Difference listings
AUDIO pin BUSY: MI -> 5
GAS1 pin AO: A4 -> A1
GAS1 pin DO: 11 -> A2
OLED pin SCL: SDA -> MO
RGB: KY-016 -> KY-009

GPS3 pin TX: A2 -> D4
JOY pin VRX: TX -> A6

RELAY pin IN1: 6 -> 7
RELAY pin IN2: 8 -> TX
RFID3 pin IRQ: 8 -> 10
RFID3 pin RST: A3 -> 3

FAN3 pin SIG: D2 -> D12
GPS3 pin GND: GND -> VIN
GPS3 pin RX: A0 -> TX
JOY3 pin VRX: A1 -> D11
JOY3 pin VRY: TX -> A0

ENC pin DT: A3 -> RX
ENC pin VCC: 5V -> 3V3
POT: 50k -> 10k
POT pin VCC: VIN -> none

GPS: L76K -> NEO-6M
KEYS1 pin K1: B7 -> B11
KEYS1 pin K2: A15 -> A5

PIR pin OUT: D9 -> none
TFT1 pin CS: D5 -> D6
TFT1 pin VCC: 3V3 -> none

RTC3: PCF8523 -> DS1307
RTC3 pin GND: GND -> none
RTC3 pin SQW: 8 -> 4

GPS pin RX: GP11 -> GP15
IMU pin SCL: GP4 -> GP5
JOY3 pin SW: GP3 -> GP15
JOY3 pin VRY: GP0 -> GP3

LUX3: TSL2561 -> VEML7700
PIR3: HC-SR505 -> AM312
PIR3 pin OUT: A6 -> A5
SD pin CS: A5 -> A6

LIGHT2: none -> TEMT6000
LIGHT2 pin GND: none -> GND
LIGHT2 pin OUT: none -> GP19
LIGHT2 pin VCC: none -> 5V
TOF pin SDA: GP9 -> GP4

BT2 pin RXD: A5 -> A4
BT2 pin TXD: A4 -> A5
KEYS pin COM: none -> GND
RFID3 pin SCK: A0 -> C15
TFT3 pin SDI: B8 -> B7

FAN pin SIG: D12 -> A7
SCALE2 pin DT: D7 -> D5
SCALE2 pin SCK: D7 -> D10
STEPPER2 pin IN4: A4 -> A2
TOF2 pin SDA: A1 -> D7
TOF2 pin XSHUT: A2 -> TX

* [WHAT THE TASK ASKS]: In the data above, find the line that contains "ENC pin VCC: 5V -> 3V3" and the line that contains "PIR3: HC-SR505 -> AM312". Repeat exactly those lines and every line between them, and only those.

* [TASK OUTPUT]:
ENC pin VCC: 5V -> 3V3
POT: 50k -> 10k
POT pin VCC: VIN -> none

GPS: L76K -> NEO-6M
KEYS1 pin K1: B7 -> B11
KEYS1 pin K2: A15 -> A5

PIR pin OUT: D9 -> none
TFT1 pin CS: D5 -> D6
TFT1 pin VCC: 3V3 -> none

RTC3: PCF8523 -> DS1307
RTC3 pin GND: GND -> none
RTC3 pin SQW: 8 -> 4

GPS pin RX: GP11 -> GP15
IMU pin SCL: GP4 -> GP5
JOY3 pin SW: GP3 -> GP15
JOY3 pin VRY: GP0 -> GP3

LUX3: TSL2561 -> VEML7700
PIR3: HC-SR505 -> AM312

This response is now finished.